§ What is expected: Go through the records below and copy out every line that contains the word "torch".

[[ Data records, beginning ]]

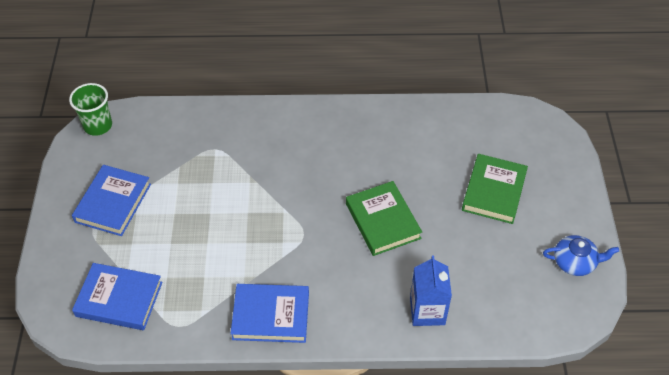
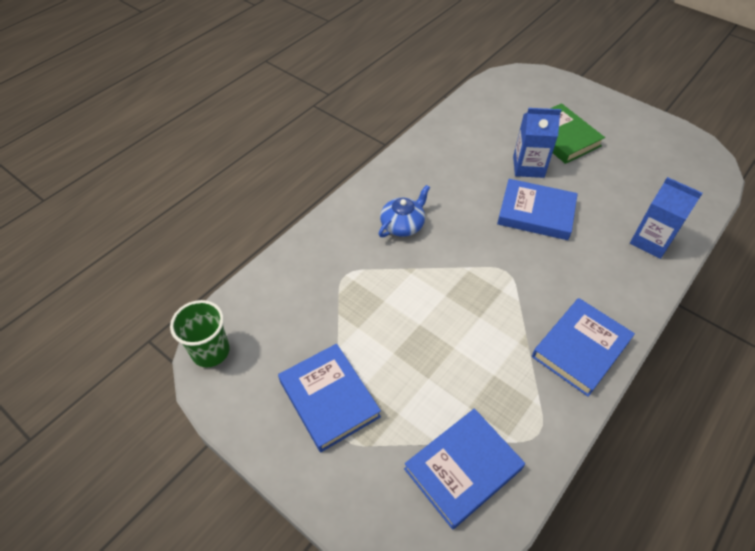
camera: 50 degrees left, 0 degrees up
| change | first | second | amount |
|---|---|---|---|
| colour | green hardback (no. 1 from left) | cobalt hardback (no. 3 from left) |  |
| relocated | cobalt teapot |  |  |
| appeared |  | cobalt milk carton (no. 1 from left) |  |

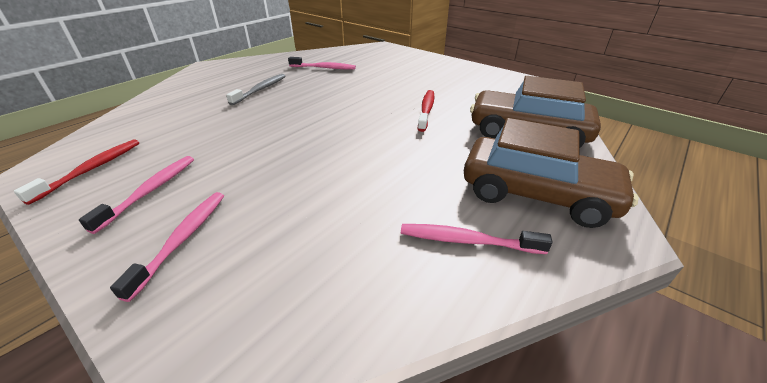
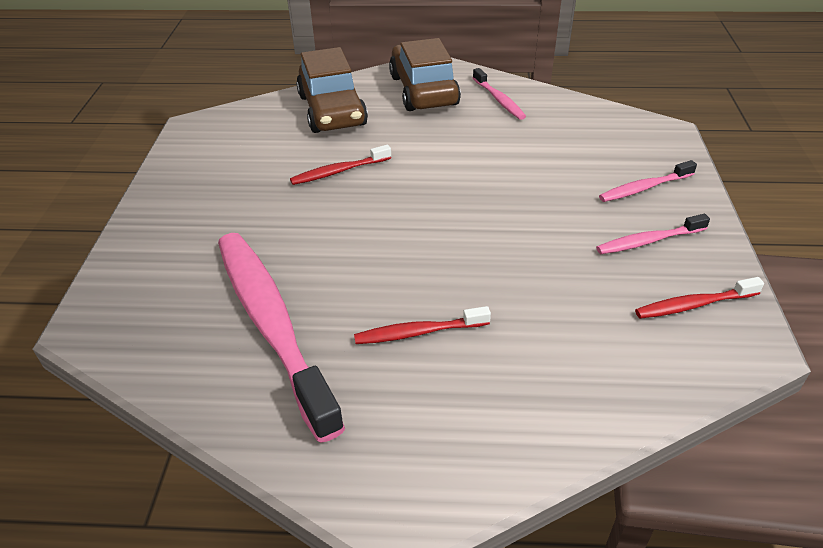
camera: 125 degrees left, 5 degrees up
| change | first | second | amount |
|---|---|---|---|
| size | rose-pink toothbrush (no. 3 from left in the first image) | rose-pink toothbrush (no. 1 from left) | x2.18 |
| colour | ash-grey toothbrush | crimson toothbrush (no. 2 from left) |  |

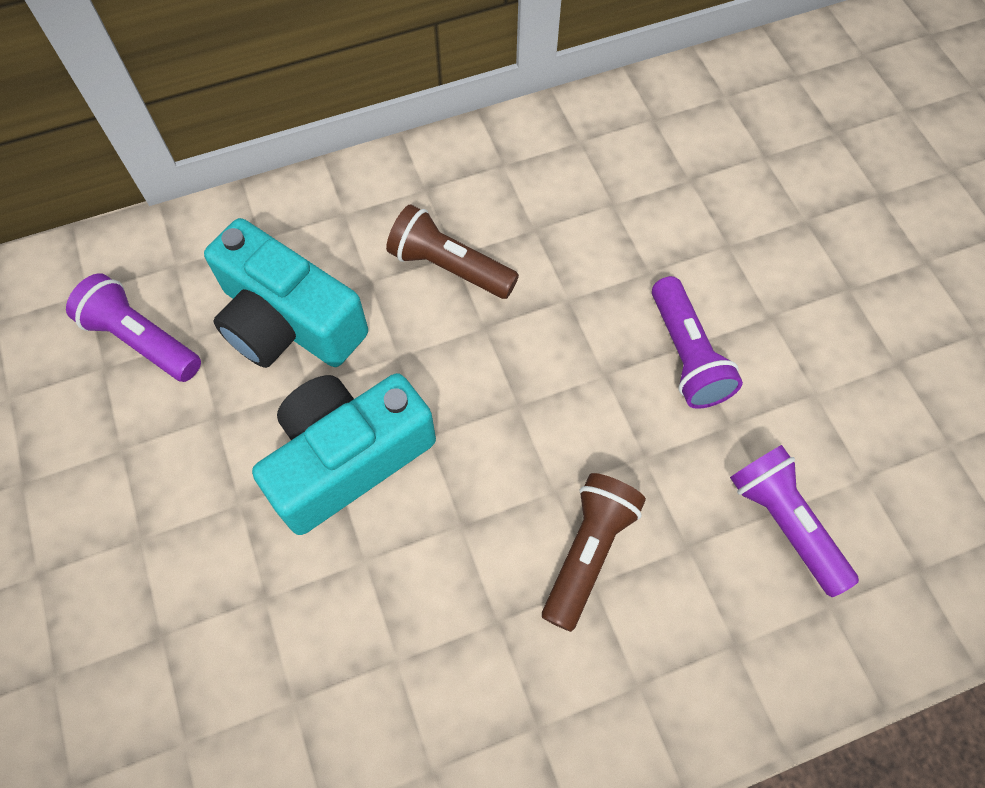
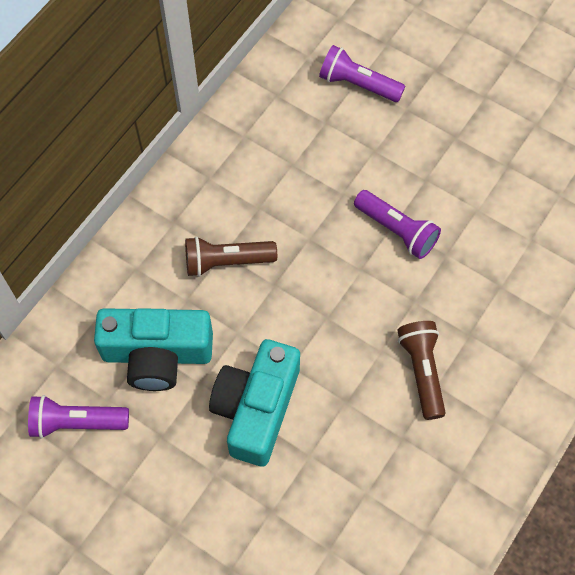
camera: 35 degrees left, 0 degrees up
| change | first | second | amount |
|---|---|---|---|
| relocated | violet pocket torch (no. 3 from left in the first image) | violet pocket torch (no. 2 from left) |  |

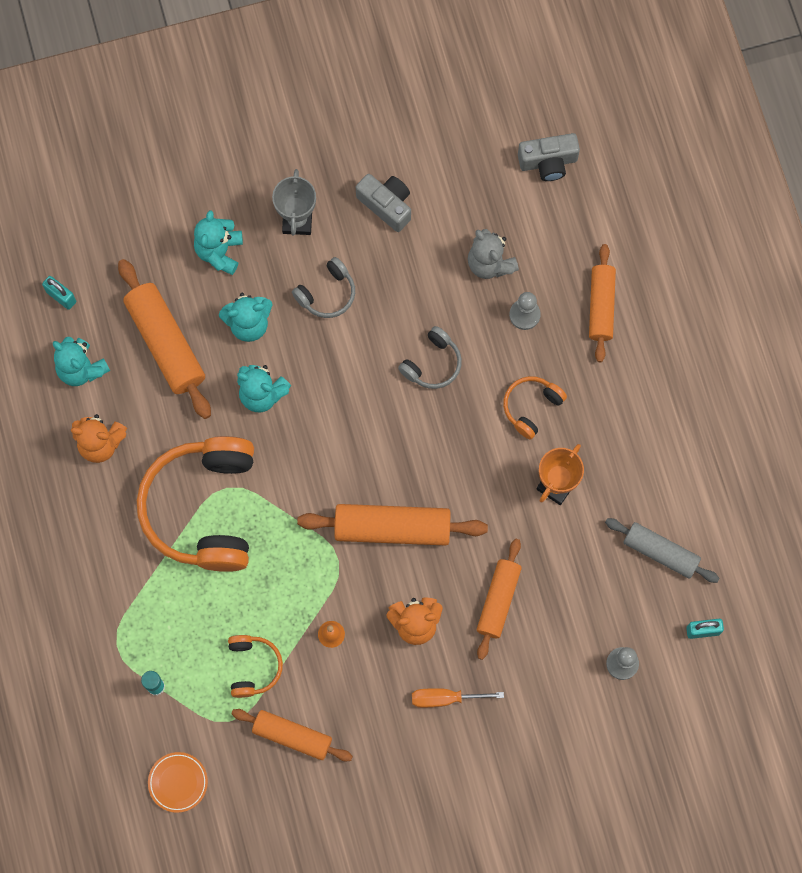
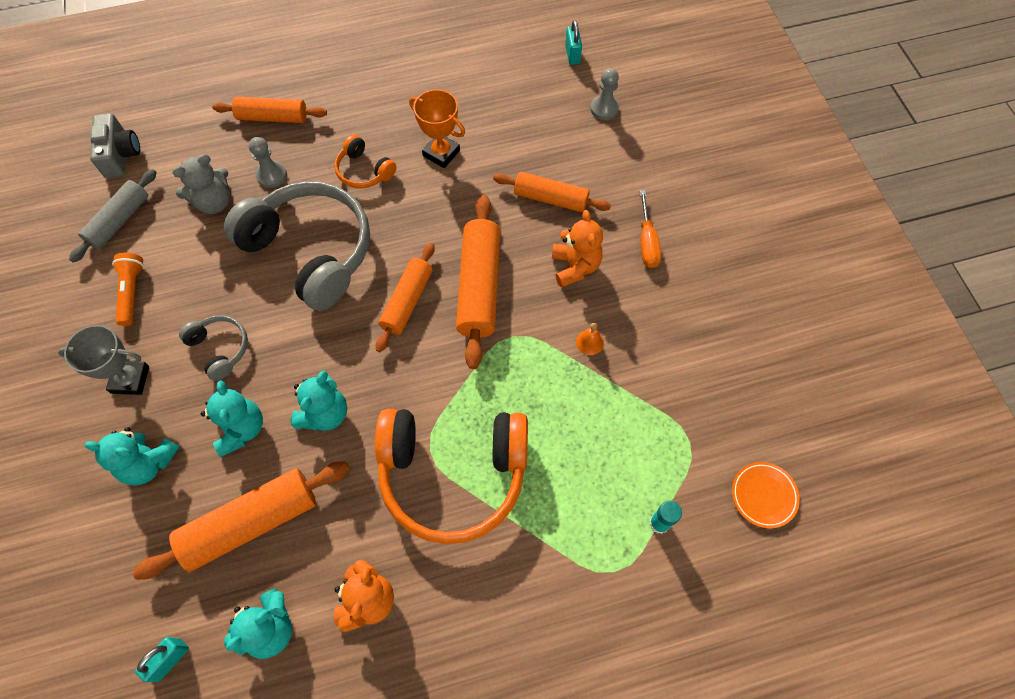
camera: 90 degrees left, 10 degrees down
| change | first | second | amount |
|---|---|---|---|
| exchanged | ash-grey compact camera (no. 1 from left) | orange pocket torch |  |
| size | ash-grey over-ear headphones (no. 2 from left) |  | x2.18 |
| relocated | ash-grey dough roller |  |  |
| missing | orange over-ear headphones (no. 2 from left) |  |  |
| relocated | orange dough roller (no. 2 from left in the first image) | orange dough roller (no. 3 from left) |  |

[[ Data records, end ]]

§ Reply:
| relocated | violet pocket torch (no. 3 from left in the first image) | violet pocket torch (no. 2 from left) |  |
| exchanged | ash-grey compact camera (no. 1 from left) | orange pocket torch |  |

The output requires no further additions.